Problem to solve
The expected response is the full listing, retyped exactly, without its images.

Start of Data provided

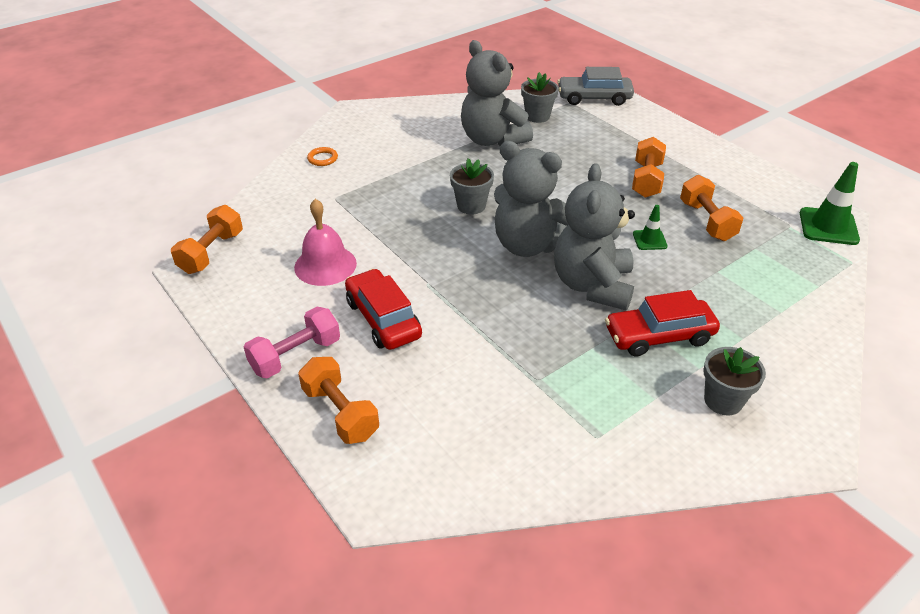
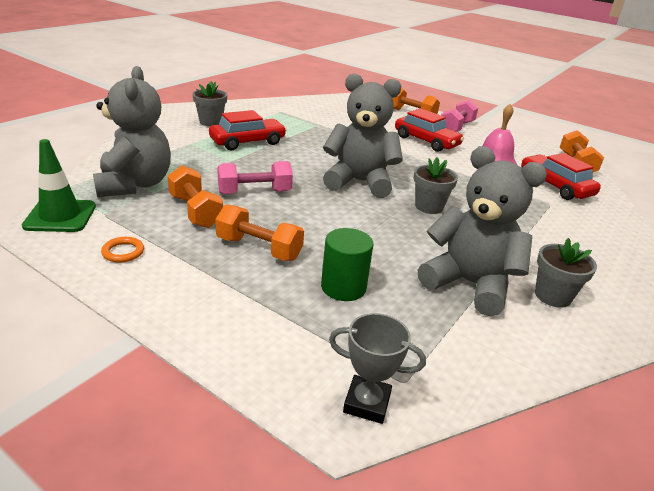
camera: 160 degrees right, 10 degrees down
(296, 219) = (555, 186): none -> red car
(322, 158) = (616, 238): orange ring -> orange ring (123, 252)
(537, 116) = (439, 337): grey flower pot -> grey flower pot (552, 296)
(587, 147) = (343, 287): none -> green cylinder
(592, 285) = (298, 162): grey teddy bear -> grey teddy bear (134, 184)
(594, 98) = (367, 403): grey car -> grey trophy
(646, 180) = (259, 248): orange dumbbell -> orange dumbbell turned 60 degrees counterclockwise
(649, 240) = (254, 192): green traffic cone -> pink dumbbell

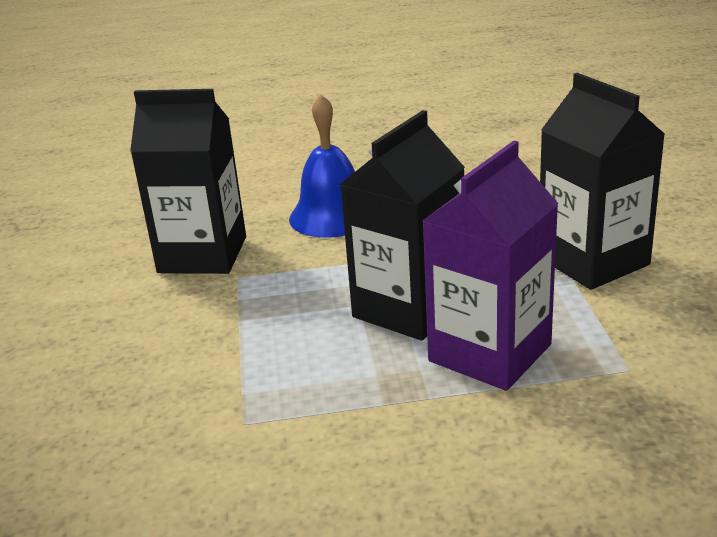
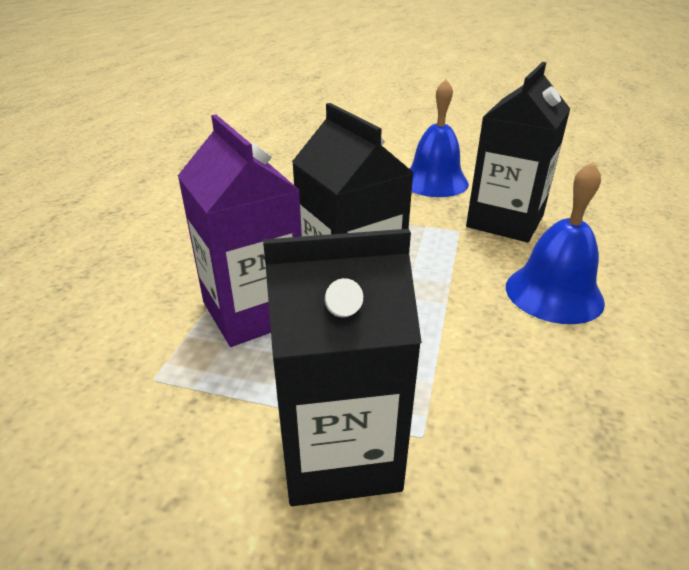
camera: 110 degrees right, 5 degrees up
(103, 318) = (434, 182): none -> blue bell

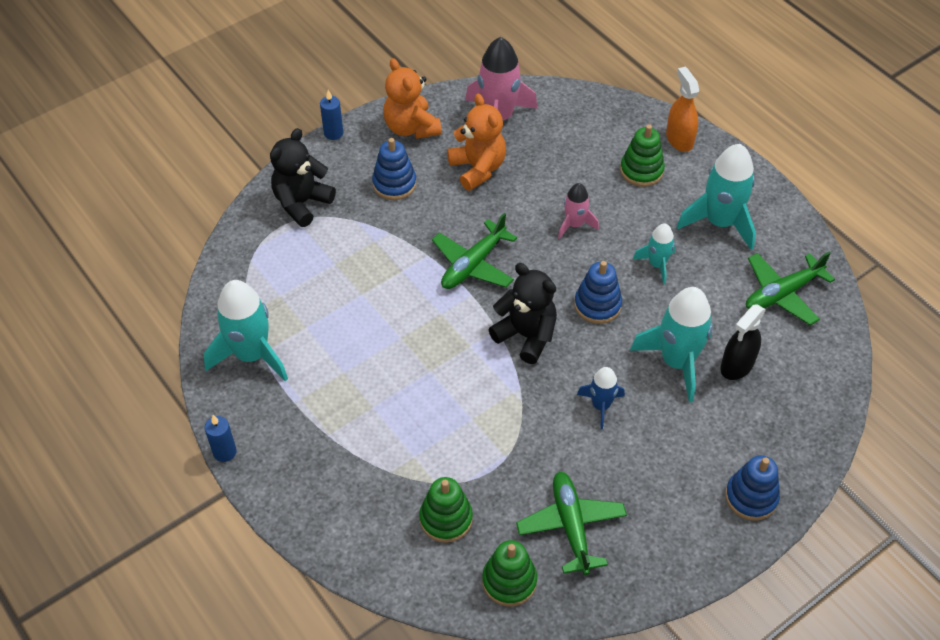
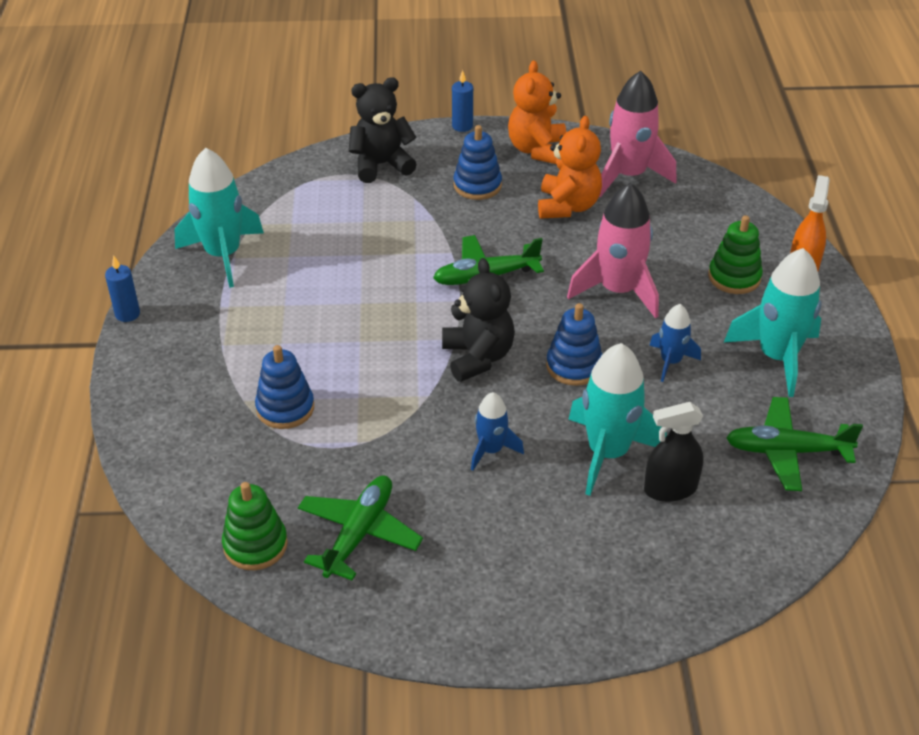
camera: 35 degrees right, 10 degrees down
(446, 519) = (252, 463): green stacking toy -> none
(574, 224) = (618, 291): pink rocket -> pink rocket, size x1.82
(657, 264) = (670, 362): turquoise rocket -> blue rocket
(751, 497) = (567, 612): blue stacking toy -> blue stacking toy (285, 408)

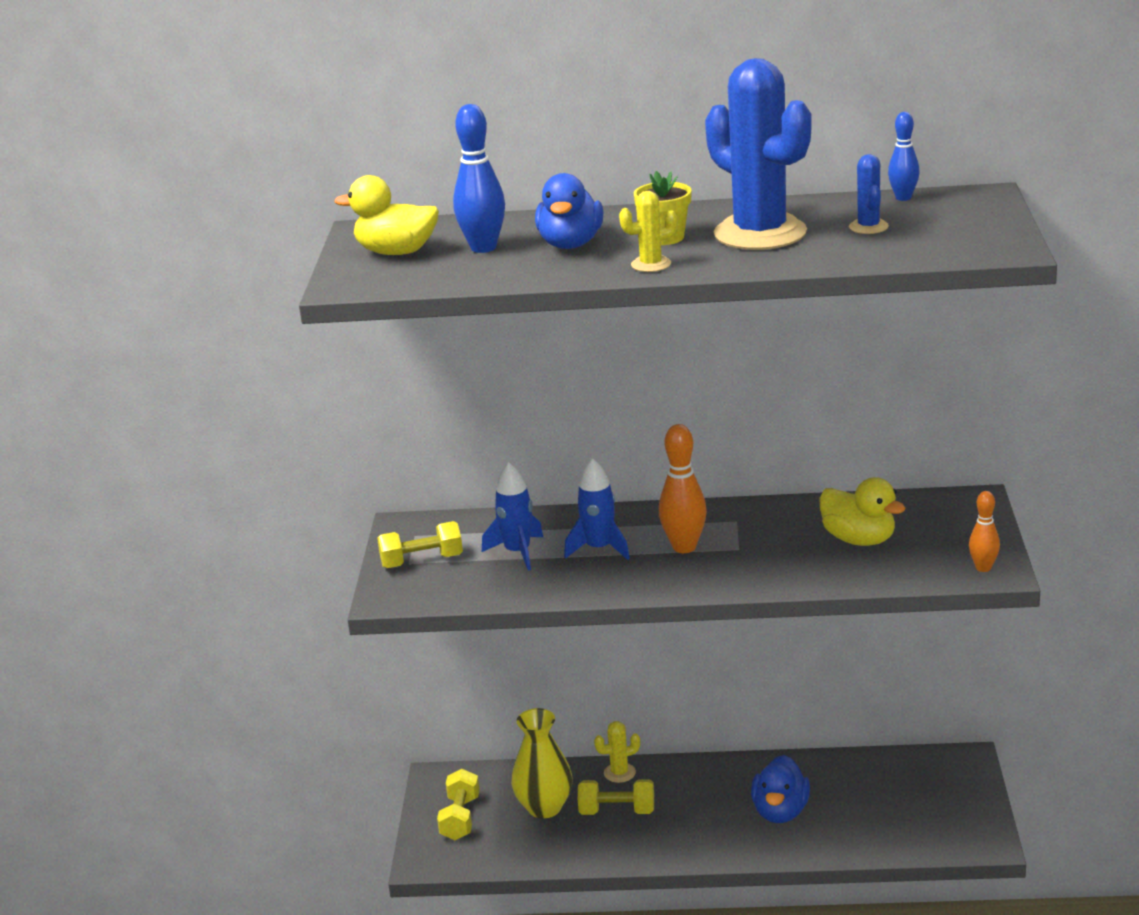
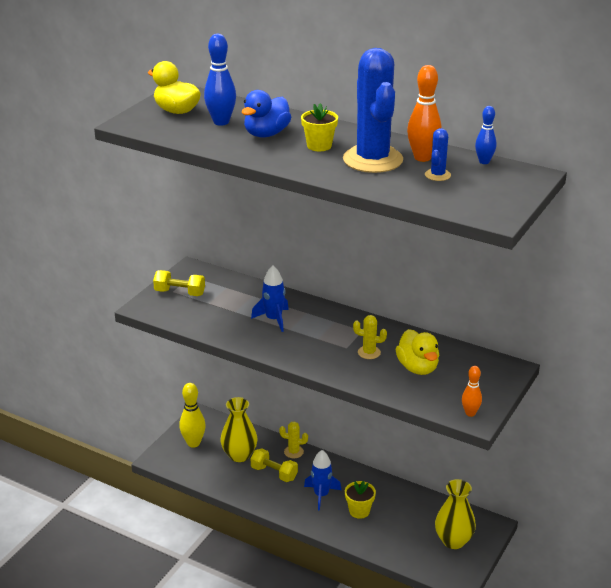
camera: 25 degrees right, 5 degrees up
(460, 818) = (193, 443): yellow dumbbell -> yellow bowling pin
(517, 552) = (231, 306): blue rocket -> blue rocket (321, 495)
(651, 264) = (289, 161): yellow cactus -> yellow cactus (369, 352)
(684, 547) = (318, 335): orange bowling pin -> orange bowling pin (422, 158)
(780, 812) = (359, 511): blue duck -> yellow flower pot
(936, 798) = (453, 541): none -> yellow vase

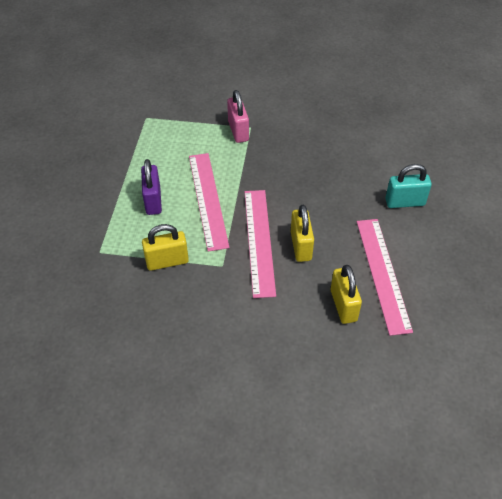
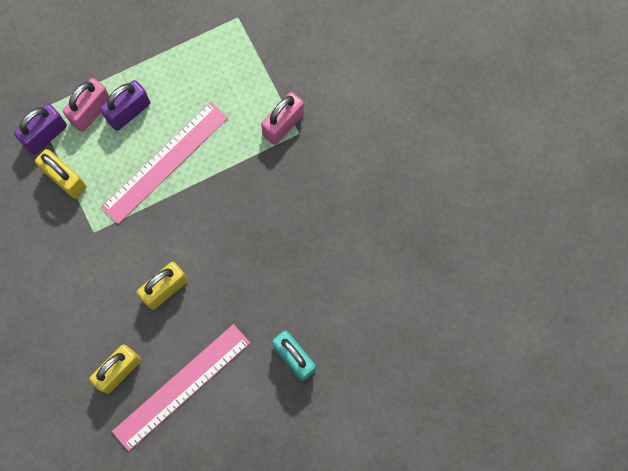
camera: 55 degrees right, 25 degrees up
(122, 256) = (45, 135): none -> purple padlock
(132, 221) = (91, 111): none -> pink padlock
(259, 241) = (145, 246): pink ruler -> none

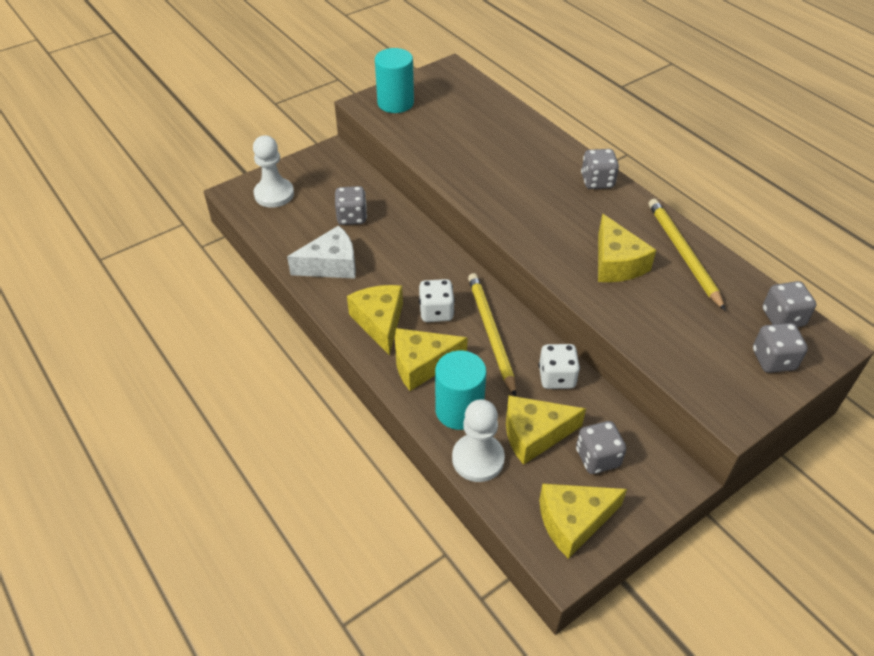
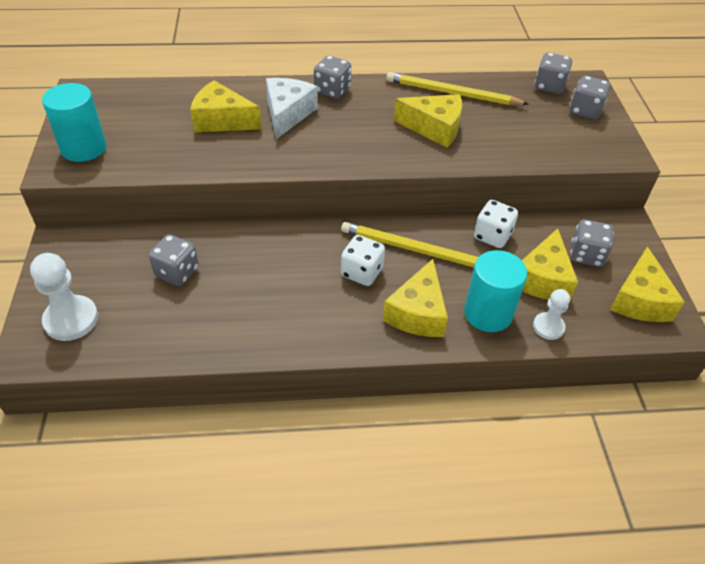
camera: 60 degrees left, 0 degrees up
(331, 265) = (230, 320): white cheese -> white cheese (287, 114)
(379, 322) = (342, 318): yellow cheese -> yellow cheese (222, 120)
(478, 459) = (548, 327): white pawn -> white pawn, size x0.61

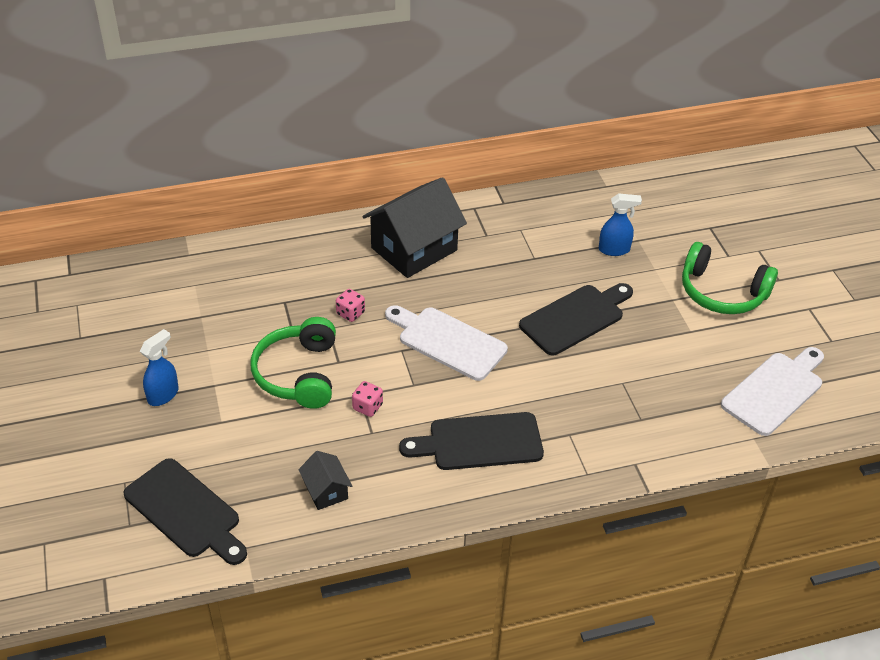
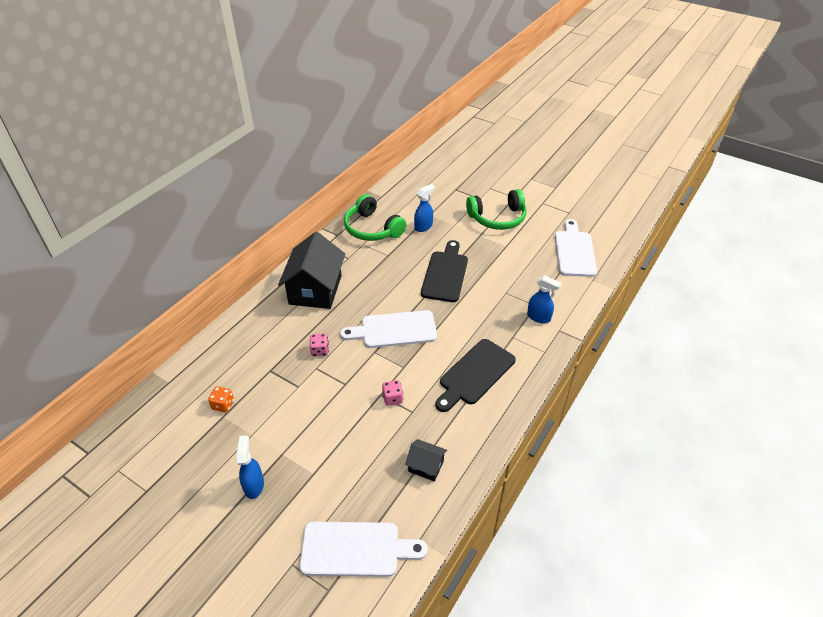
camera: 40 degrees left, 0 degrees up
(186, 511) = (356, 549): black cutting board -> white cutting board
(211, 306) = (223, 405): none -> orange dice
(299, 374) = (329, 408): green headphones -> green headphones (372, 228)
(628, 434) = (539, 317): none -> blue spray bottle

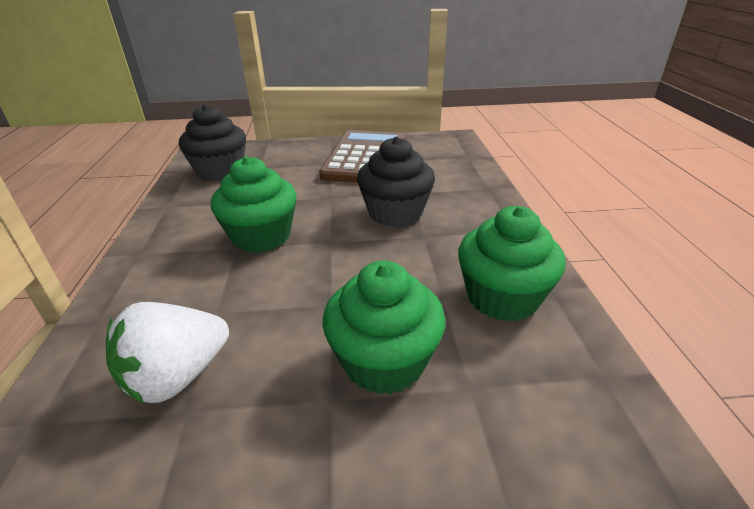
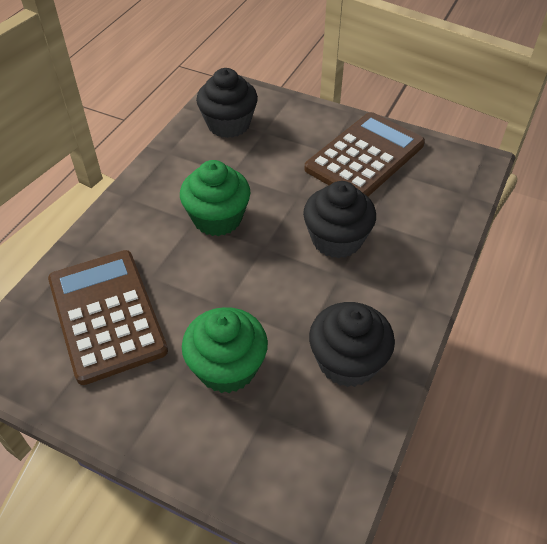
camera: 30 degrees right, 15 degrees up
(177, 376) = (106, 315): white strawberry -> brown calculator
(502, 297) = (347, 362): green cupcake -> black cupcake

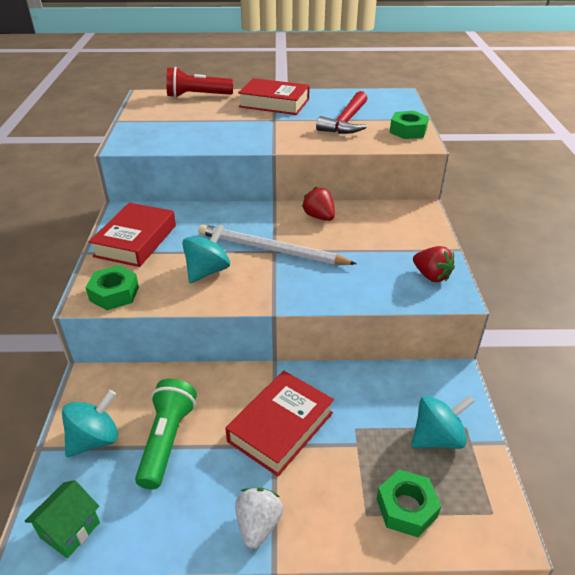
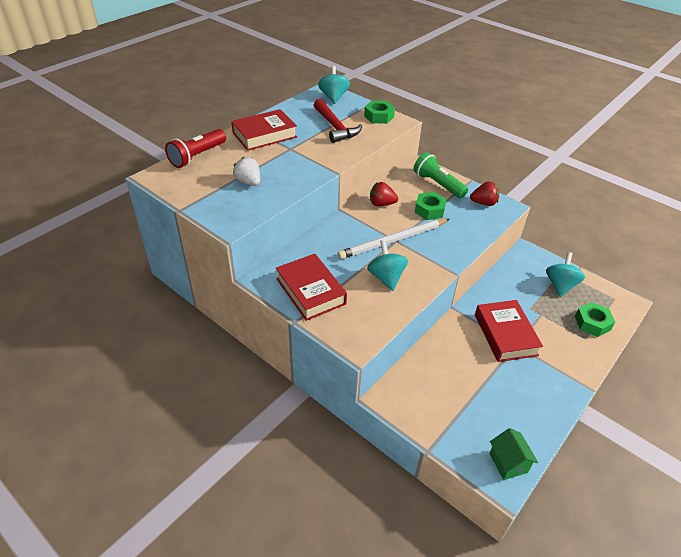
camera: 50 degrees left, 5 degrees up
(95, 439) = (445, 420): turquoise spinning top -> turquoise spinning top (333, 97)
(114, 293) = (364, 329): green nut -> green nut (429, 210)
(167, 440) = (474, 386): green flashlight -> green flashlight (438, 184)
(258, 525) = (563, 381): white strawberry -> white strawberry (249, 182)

End of Data provided

Output of the exercise
camera: 160 degrees right, 10 degrees down
(296, 219) = (555, 186): none -> red car
(322, 158) = (616, 238): orange ring -> orange ring (123, 252)
(537, 116) = (439, 337): grey flower pot -> grey flower pot (552, 296)
(587, 147) = (343, 287): none -> green cylinder
(592, 285) = (298, 162): grey teddy bear -> grey teddy bear (134, 184)
(594, 98) = (367, 403): grey car -> grey trophy
(646, 180) = (259, 248): orange dumbbell -> orange dumbbell turned 60 degrees counterclockwise
(649, 240) = (254, 192): green traffic cone -> pink dumbbell

camera: 110 degrees right, 5 degrees up
(103, 318) = (434, 182): none -> blue bell

camera: 35 degrees right, 10 degrees down
(446, 519) = (252, 463): green stacking toy -> none
(574, 224) = (618, 291): pink rocket -> pink rocket, size x1.82
(657, 264) = (670, 362): turquoise rocket -> blue rocket
(751, 497) = (567, 612): blue stacking toy -> blue stacking toy (285, 408)

camera: 25 degrees right, 5 degrees up
(460, 818) = (193, 443): yellow dumbbell -> yellow bowling pin
(517, 552) = (231, 306): blue rocket -> blue rocket (321, 495)
(651, 264) = (289, 161): yellow cactus -> yellow cactus (369, 352)
(684, 547) = (318, 335): orange bowling pin -> orange bowling pin (422, 158)
(780, 812) = (359, 511): blue duck -> yellow flower pot
(936, 798) = (453, 541): none -> yellow vase

camera: 55 degrees right, 25 degrees up
(122, 256) = (45, 135): none -> purple padlock
(132, 221) = (91, 111): none -> pink padlock
(259, 241) = (145, 246): pink ruler -> none

camera: 60 degrees left, 0 degrees up
(331, 265) = (230, 320): white cheese -> white cheese (287, 114)
(379, 322) = (342, 318): yellow cheese -> yellow cheese (222, 120)
(478, 459) = (548, 327): white pawn -> white pawn, size x0.61

camera: 40 degrees left, 0 degrees up
(186, 511) = (356, 549): black cutting board -> white cutting board
(211, 306) = (223, 405): none -> orange dice
(299, 374) = (329, 408): green headphones -> green headphones (372, 228)
(628, 434) = (539, 317): none -> blue spray bottle

camera: 30 degrees right, 15 degrees up
(177, 376) = (106, 315): white strawberry -> brown calculator
(502, 297) = (347, 362): green cupcake -> black cupcake

camera: 50 degrees left, 5 degrees up
(95, 439) = (445, 420): turquoise spinning top -> turquoise spinning top (333, 97)
(114, 293) = (364, 329): green nut -> green nut (429, 210)
(167, 440) = (474, 386): green flashlight -> green flashlight (438, 184)
(258, 525) = (563, 381): white strawberry -> white strawberry (249, 182)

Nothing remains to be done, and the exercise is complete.